RECORDED DATA:
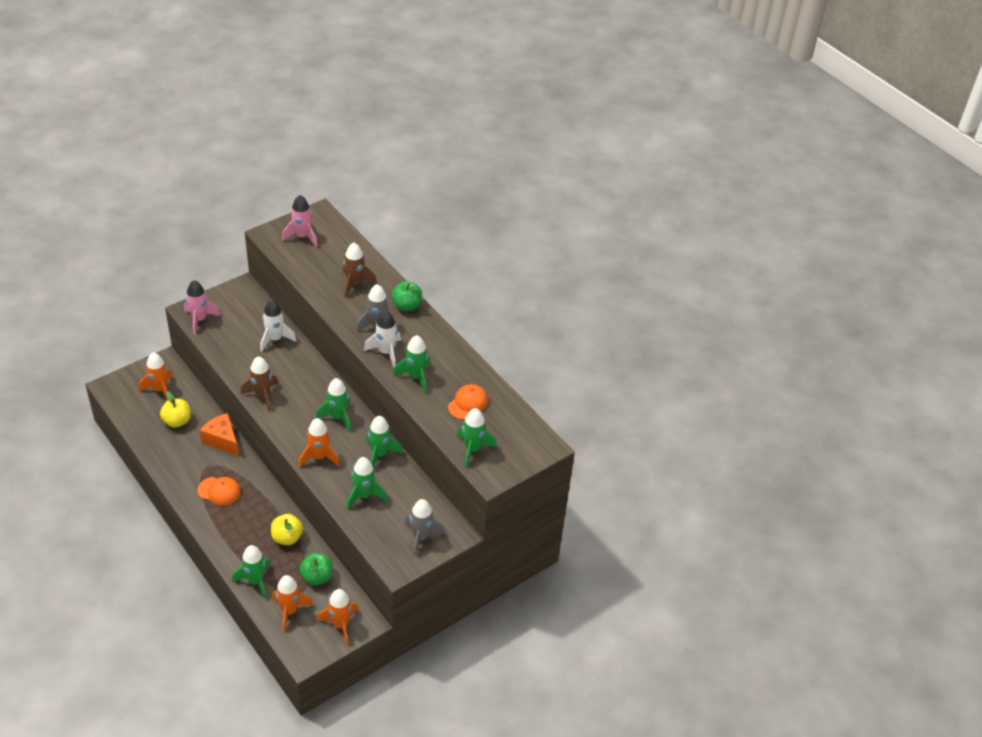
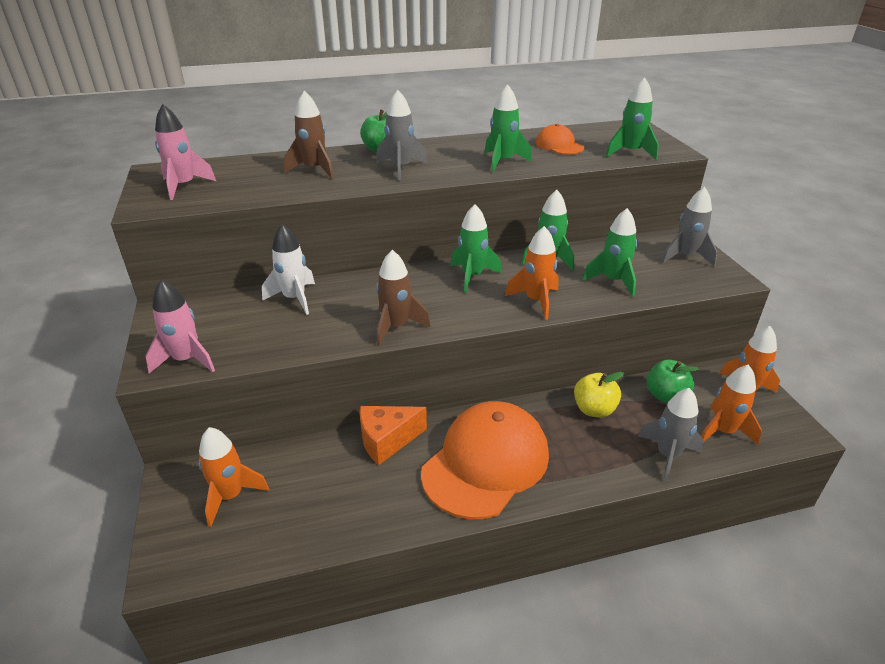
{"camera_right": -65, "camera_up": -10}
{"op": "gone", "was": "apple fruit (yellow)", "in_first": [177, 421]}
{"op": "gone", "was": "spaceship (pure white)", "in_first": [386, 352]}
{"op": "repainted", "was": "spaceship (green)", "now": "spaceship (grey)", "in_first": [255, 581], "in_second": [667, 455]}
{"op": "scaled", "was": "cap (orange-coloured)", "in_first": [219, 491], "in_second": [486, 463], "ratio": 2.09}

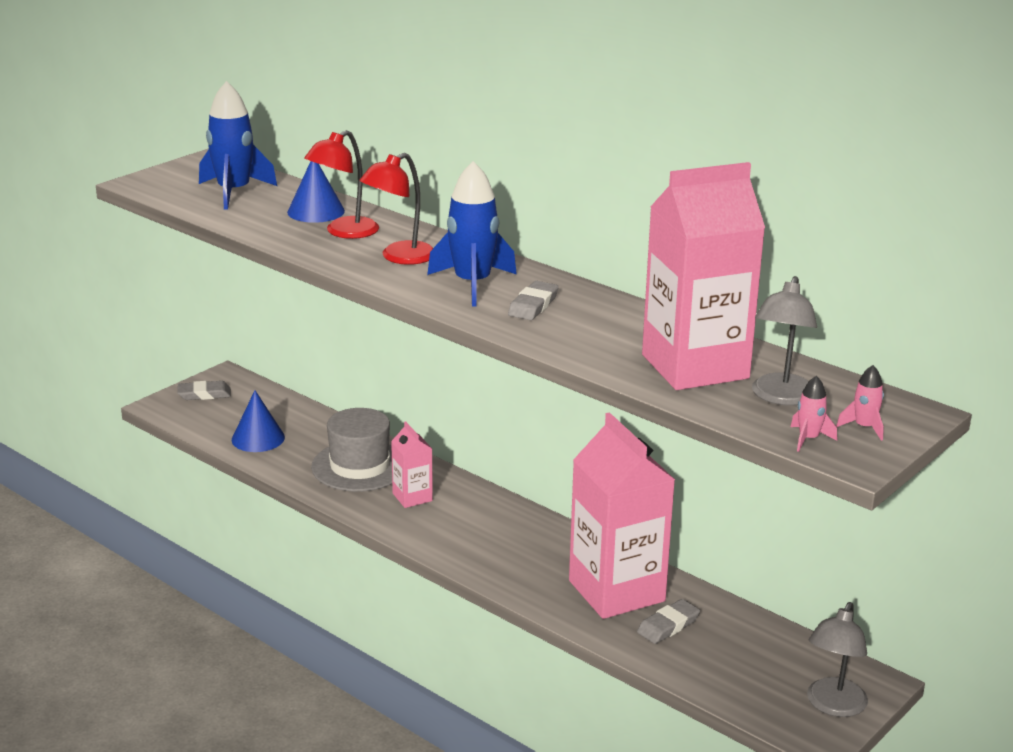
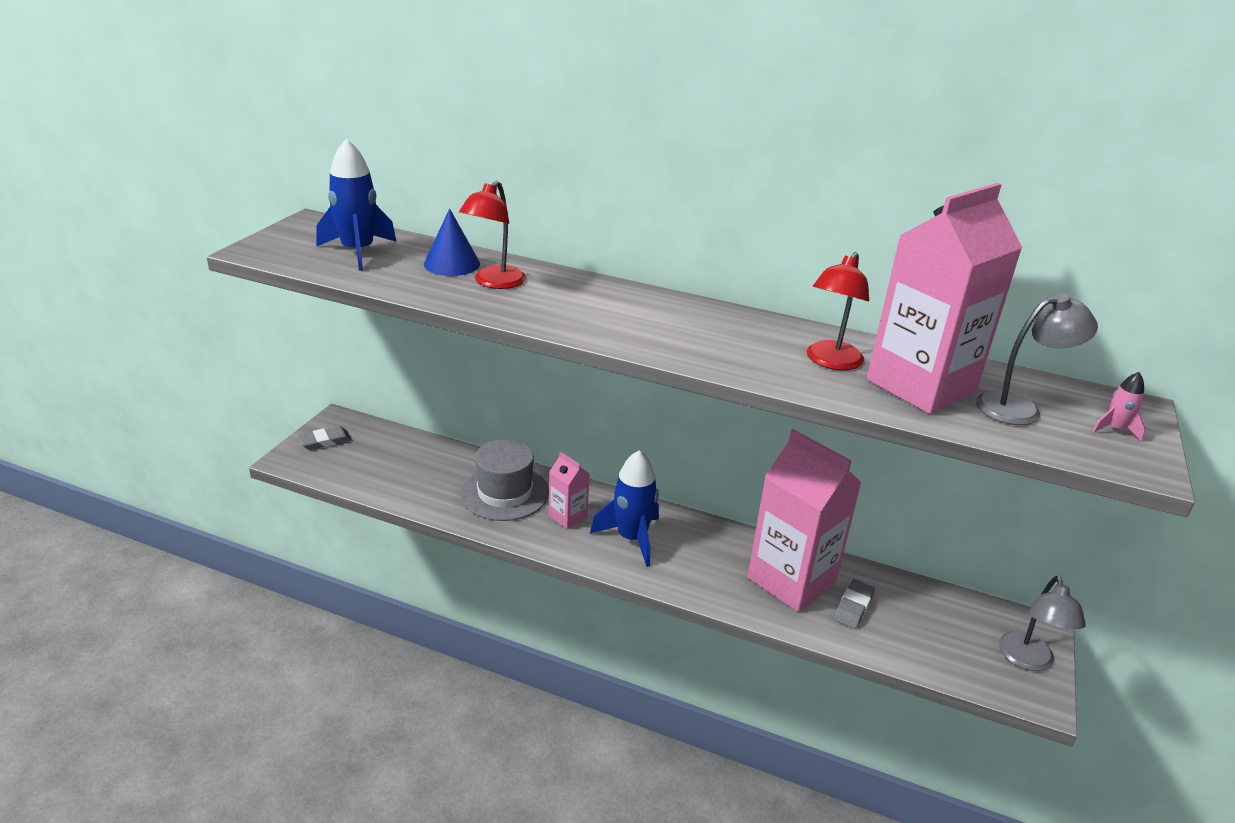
{"camera_right": -20, "camera_up": 5}
{"op": "gone", "was": "cone shape (blue)", "in_first": [258, 438]}
{"op": "gone", "was": "eraser (grey)", "in_first": [533, 305]}
{"op": "gone", "was": "spaceship (pink)", "in_first": [808, 439]}
{"op": "shifted", "was": "lamp (crimson)", "in_first": [399, 257], "in_second": [830, 362]}
{"op": "shifted", "was": "spaceship (blue)", "in_first": [472, 284], "in_second": [631, 538]}
{"op": "rotated", "was": "lamp (grey)", "in_first": [780, 397], "in_second": [1019, 408], "clockwise": -105}

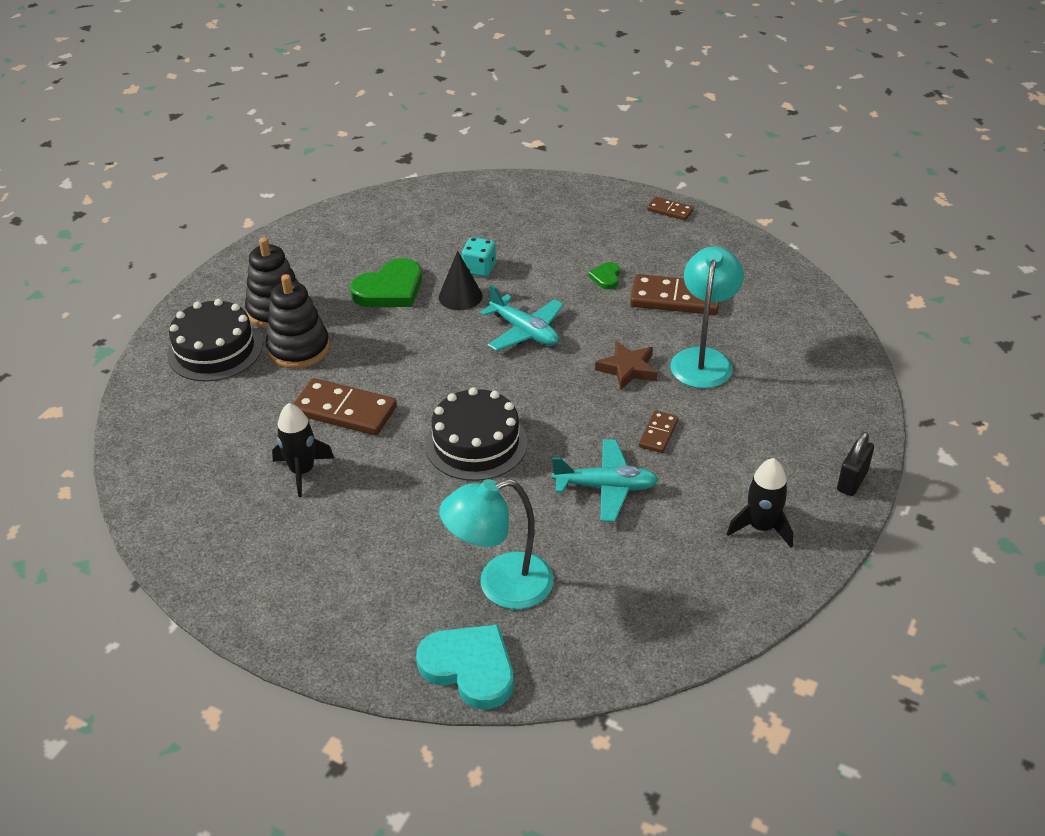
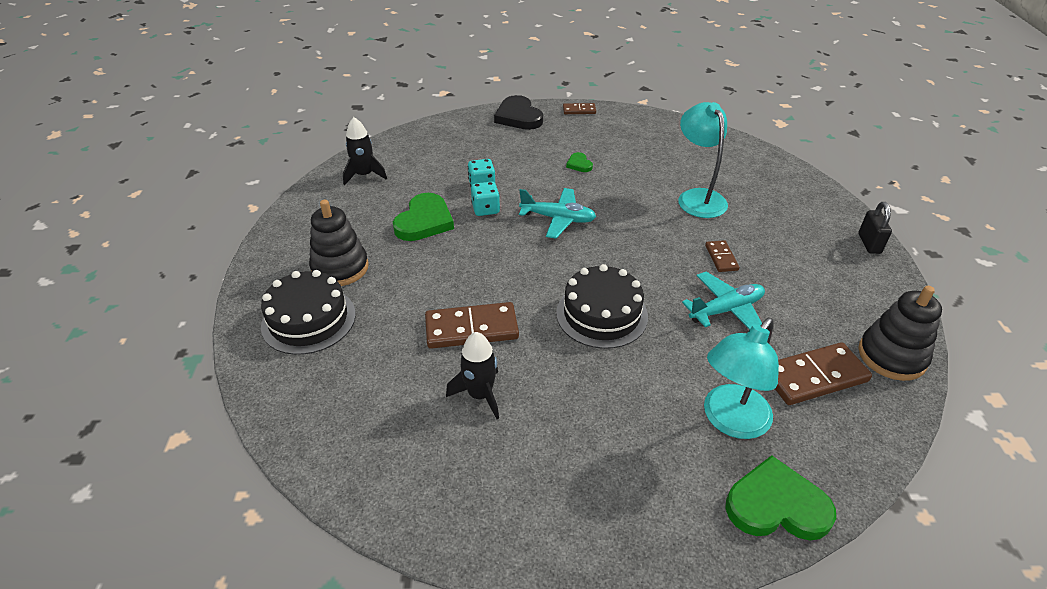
{"camera_right": -30, "camera_up": 0}
{"op": "gone", "was": "five-pointed star (brown)", "in_first": [627, 369]}
{"op": "new", "now": "love heart (ebony)", "in_second": [518, 116]}
{"op": "shifted", "was": "stacking rings (ebony)", "in_first": [299, 348], "in_second": [891, 356]}
{"op": "shifted", "was": "domino tile (brown)", "in_first": [675, 298], "in_second": [814, 376]}
{"op": "shifted", "was": "spaceship (ebony)", "in_first": [761, 527], "in_second": [364, 175]}
{"op": "swapped", "was": "cone shape (ebony)", "now": "die (aqua)", "in_first": [460, 296], "in_second": [485, 209]}
{"op": "repainted", "was": "love heart (aqua)", "now": "love heart (green)", "in_first": [469, 668], "in_second": [776, 505]}

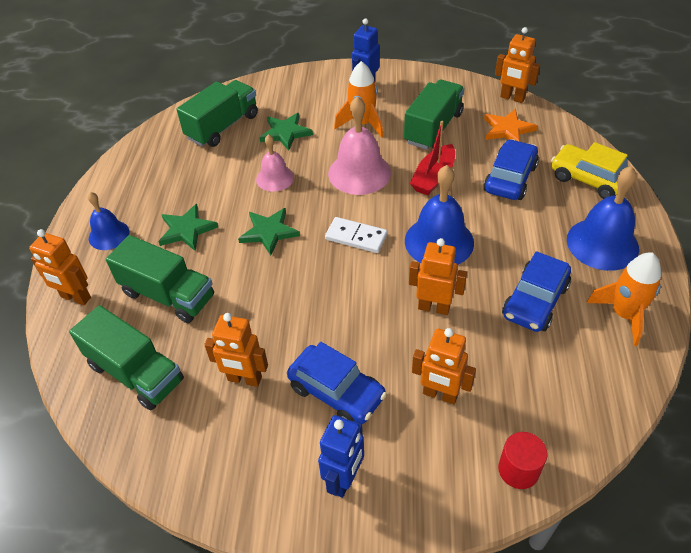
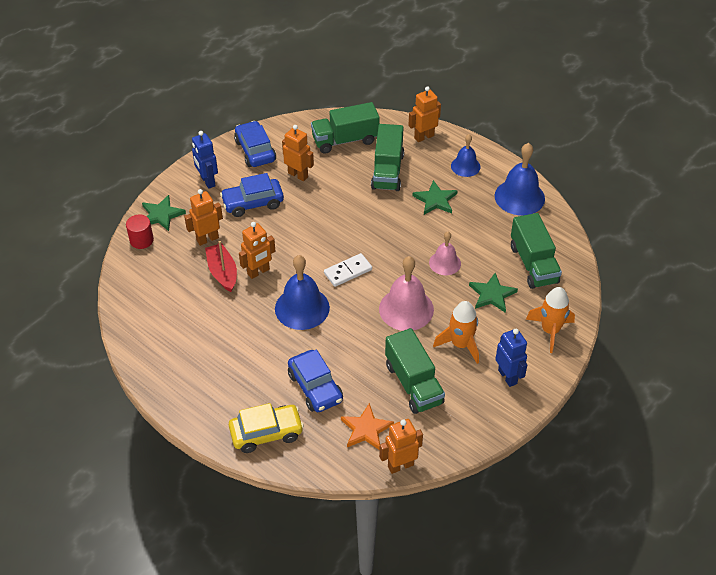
{"camera_right": 125, "camera_up": 0}
{"op": "shifted", "was": "five-pointed star (green)", "in_first": [269, 232], "in_second": [161, 215]}
{"op": "shifted", "was": "boat (crimson)", "in_first": [433, 177], "in_second": [222, 272]}
{"op": "shifted", "was": "car (blue)", "in_first": [535, 301], "in_second": [255, 151]}
{"op": "shifted", "was": "school bell (blue)", "in_first": [602, 243], "in_second": [519, 197]}
{"op": "shifted", "was": "spaceship (orange-coloured)", "in_first": [624, 314], "in_second": [550, 331]}
{"op": "rotated", "was": "lorry (green)", "in_first": [168, 295], "in_second": [387, 171], "clockwise": -60}
{"op": "rotated", "was": "robot figure (orange-coloured)", "in_first": [244, 379], "in_second": [298, 175], "clockwise": 75}

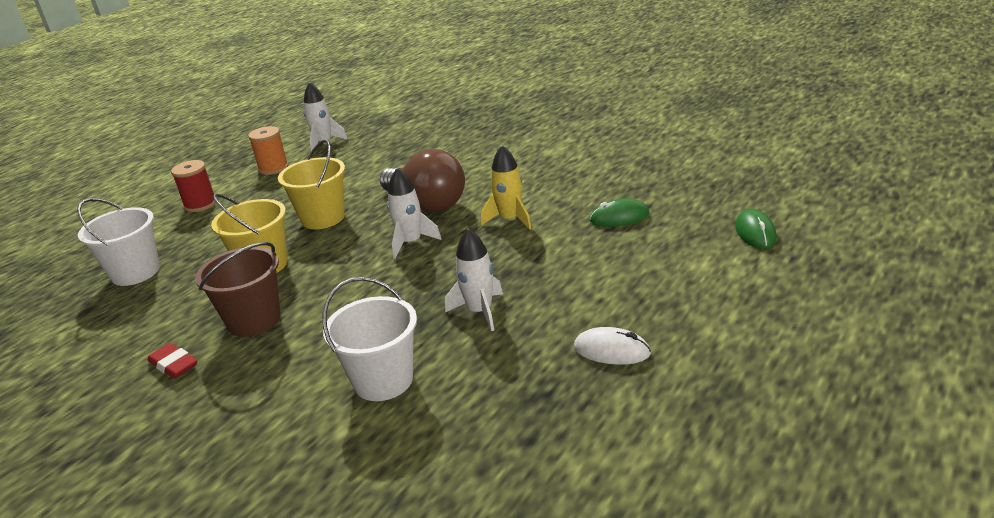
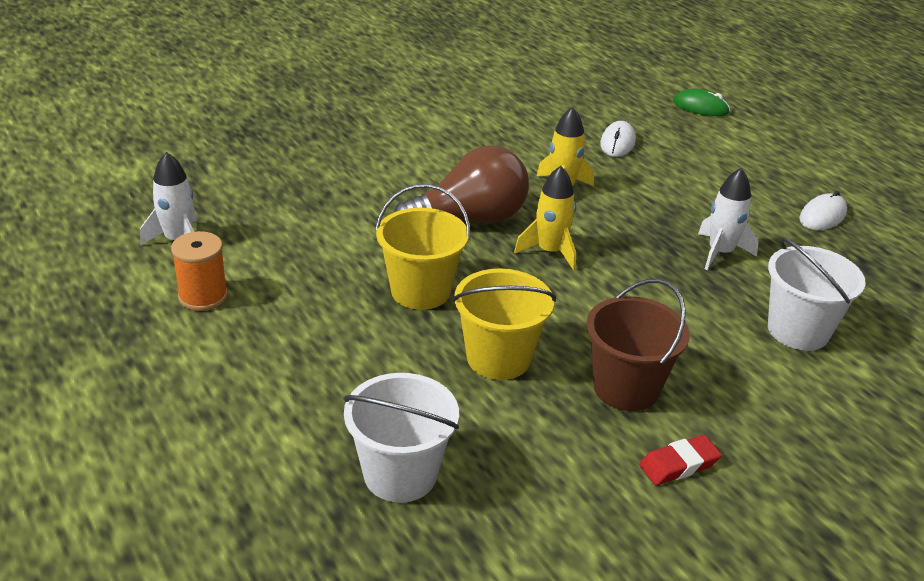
{"camera_right": -70, "camera_up": 5}
{"op": "gone", "was": "reel of thread (crimson)", "in_first": [200, 204]}
{"op": "repainted", "was": "spaceship (pure white)", "now": "spaceship (yellow)", "in_first": [411, 242], "in_second": [550, 252]}
{"op": "repainted", "was": "computer mouse (green)", "now": "computer mouse (pure white)", "in_first": [619, 217], "in_second": [617, 143]}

TASK REQUIREMENTS: Reproduce each entry exactly as given; no pictures, please.

ANSWER TO THE EXERCISE:
{"camera_right": -65, "camera_up": -10}
{"op": "gone", "was": "apple fruit (yellow)", "in_first": [177, 421]}
{"op": "gone", "was": "spaceship (pure white)", "in_first": [386, 352]}
{"op": "repainted", "was": "spaceship (green)", "now": "spaceship (grey)", "in_first": [255, 581], "in_second": [667, 455]}
{"op": "scaled", "was": "cap (orange-coloured)", "in_first": [219, 491], "in_second": [486, 463], "ratio": 2.09}

{"camera_right": -20, "camera_up": 5}
{"op": "gone", "was": "cone shape (blue)", "in_first": [258, 438]}
{"op": "gone", "was": "eraser (grey)", "in_first": [533, 305]}
{"op": "gone", "was": "spaceship (pink)", "in_first": [808, 439]}
{"op": "shifted", "was": "lamp (crimson)", "in_first": [399, 257], "in_second": [830, 362]}
{"op": "shifted", "was": "spaceship (blue)", "in_first": [472, 284], "in_second": [631, 538]}
{"op": "rotated", "was": "lamp (grey)", "in_first": [780, 397], "in_second": [1019, 408], "clockwise": -105}

{"camera_right": -30, "camera_up": 0}
{"op": "gone", "was": "five-pointed star (brown)", "in_first": [627, 369]}
{"op": "new", "now": "love heart (ebony)", "in_second": [518, 116]}
{"op": "shifted", "was": "stacking rings (ebony)", "in_first": [299, 348], "in_second": [891, 356]}
{"op": "shifted", "was": "domino tile (brown)", "in_first": [675, 298], "in_second": [814, 376]}
{"op": "shifted", "was": "spaceship (ebony)", "in_first": [761, 527], "in_second": [364, 175]}
{"op": "swapped", "was": "cone shape (ebony)", "now": "die (aqua)", "in_first": [460, 296], "in_second": [485, 209]}
{"op": "repainted", "was": "love heart (aqua)", "now": "love heart (green)", "in_first": [469, 668], "in_second": [776, 505]}

{"camera_right": 125, "camera_up": 0}
{"op": "shifted", "was": "five-pointed star (green)", "in_first": [269, 232], "in_second": [161, 215]}
{"op": "shifted", "was": "boat (crimson)", "in_first": [433, 177], "in_second": [222, 272]}
{"op": "shifted", "was": "car (blue)", "in_first": [535, 301], "in_second": [255, 151]}
{"op": "shifted", "was": "school bell (blue)", "in_first": [602, 243], "in_second": [519, 197]}
{"op": "shifted", "was": "spaceship (orange-coloured)", "in_first": [624, 314], "in_second": [550, 331]}
{"op": "rotated", "was": "lorry (green)", "in_first": [168, 295], "in_second": [387, 171], "clockwise": -60}
{"op": "rotated", "was": "robot figure (orange-coloured)", "in_first": [244, 379], "in_second": [298, 175], "clockwise": 75}

{"camera_right": -70, "camera_up": 5}
{"op": "gone", "was": "reel of thread (crimson)", "in_first": [200, 204]}
{"op": "repainted", "was": "spaceship (pure white)", "now": "spaceship (yellow)", "in_first": [411, 242], "in_second": [550, 252]}
{"op": "repainted", "was": "computer mouse (green)", "now": "computer mouse (pure white)", "in_first": [619, 217], "in_second": [617, 143]}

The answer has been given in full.